Start of Material for the task
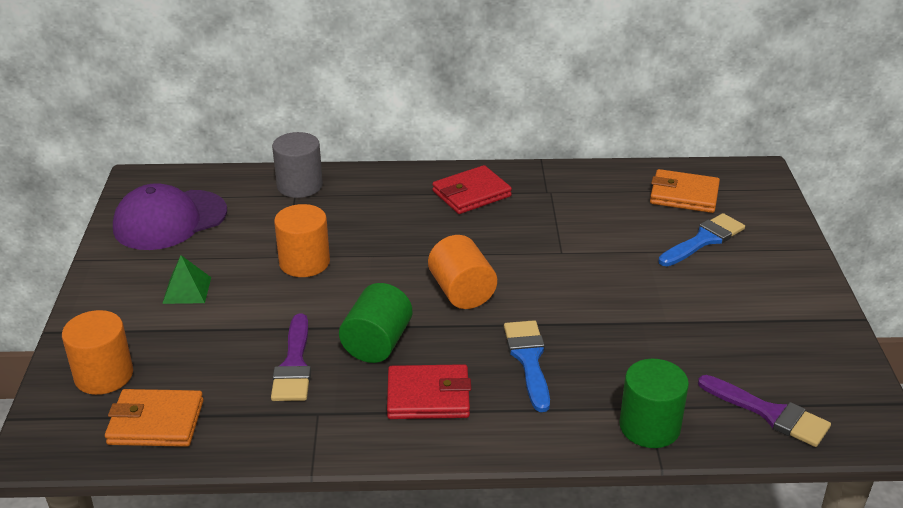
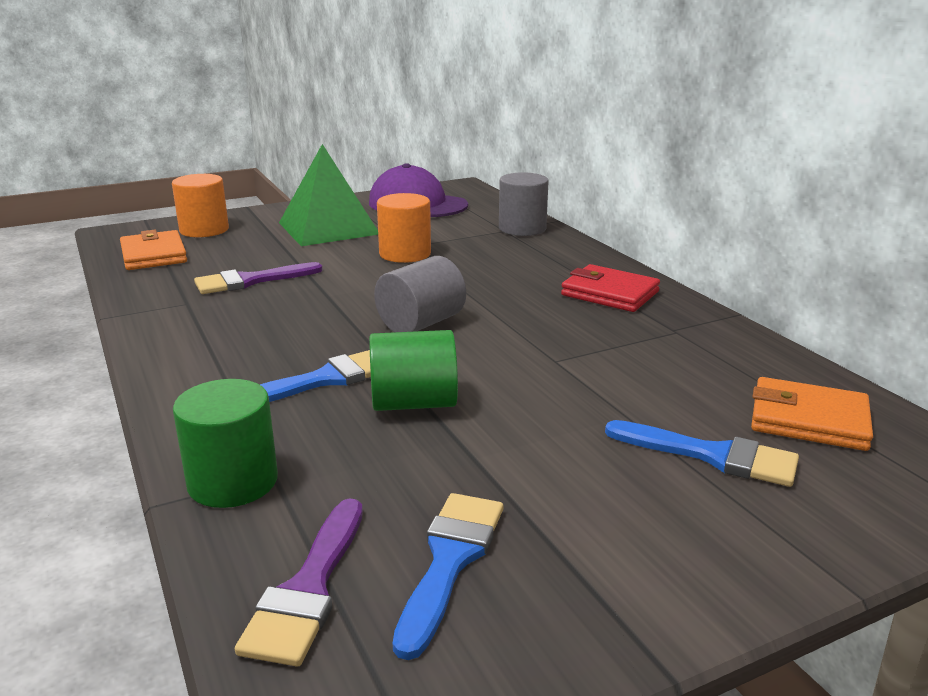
camera: 65 degrees right, 10 degrees down
green pyramid [162,255,211,304] -> green pyramid [279,144,378,246], size x2.10
green cylinder [339,283,412,363] -> green cylinder moved to [369,330,458,411]
red wallet [387,364,471,419] -> none
orange cylinder [428,235,497,309] -> grey cylinder [374,256,466,332]
orange wallet [650,169,720,213] -> orange wallet turned 60 degrees counterclockwise [751,377,873,451]
none -> blue brush [393,493,503,660]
End of Material for the task
Exercise details –
From the records above, transcribe exactly the run of lines that opens with the line holding "green cylinder [339,283,412,363]" and closes with the line holding "orange cylinder [428,235,497,309]", both included.

Answer for this exercise –
green cylinder [339,283,412,363] -> green cylinder moved to [369,330,458,411]
red wallet [387,364,471,419] -> none
orange cylinder [428,235,497,309] -> grey cylinder [374,256,466,332]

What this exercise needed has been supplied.